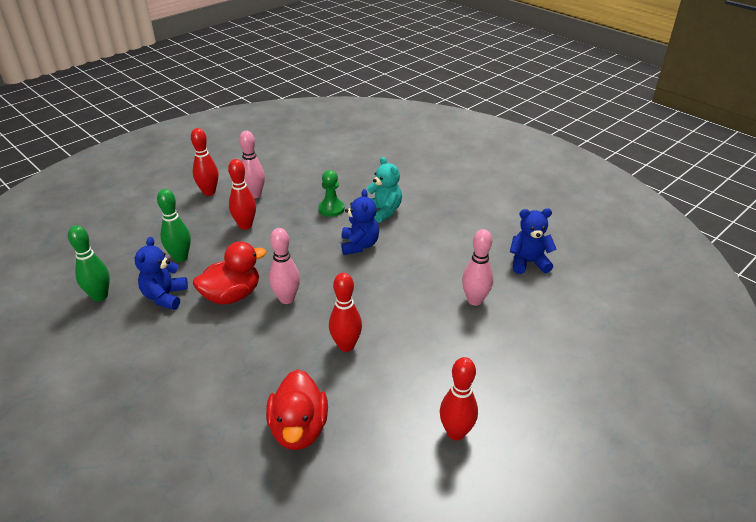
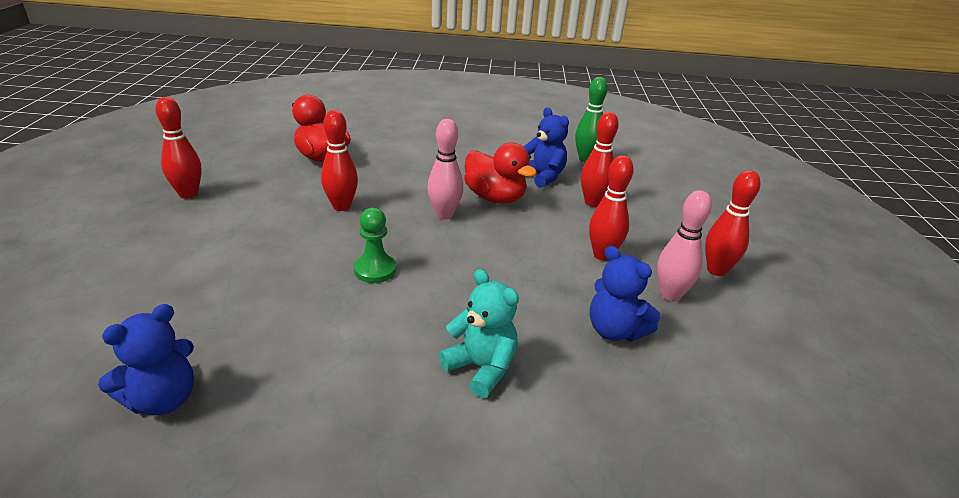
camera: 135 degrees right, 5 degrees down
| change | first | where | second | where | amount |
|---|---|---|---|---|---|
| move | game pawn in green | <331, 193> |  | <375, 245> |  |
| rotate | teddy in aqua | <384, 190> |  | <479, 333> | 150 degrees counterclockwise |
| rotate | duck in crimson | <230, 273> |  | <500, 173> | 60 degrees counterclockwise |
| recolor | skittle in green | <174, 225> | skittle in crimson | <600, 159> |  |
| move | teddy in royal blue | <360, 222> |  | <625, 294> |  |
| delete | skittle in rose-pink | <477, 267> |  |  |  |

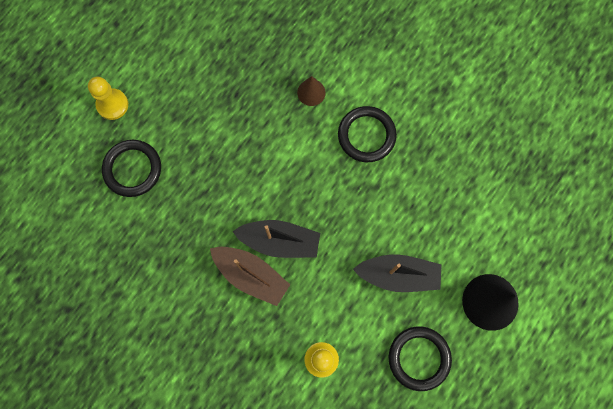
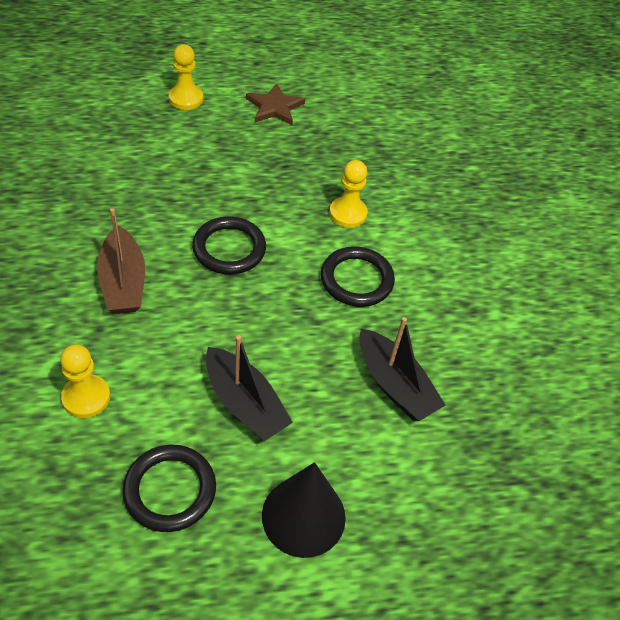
camera: 40 degrees right, 25 degrees down
| change | first | where | second | where | amount |
|---|---|---|---|---|---|
| move | hoop in ebony | <131, 168> |  | <229, 245> |  |
| insert |  |  | five-pointed star in russet | <275, 104> |  |
| replace | solid cone in russet | <311, 91> | game pawn in golden | <348, 194> |  |
| move | boat in ebony | <276, 239> |  | <402, 369> |  |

Problem → Report how many lines in the data include the string "down", giving nothing but that number.

Response to the exercise → 2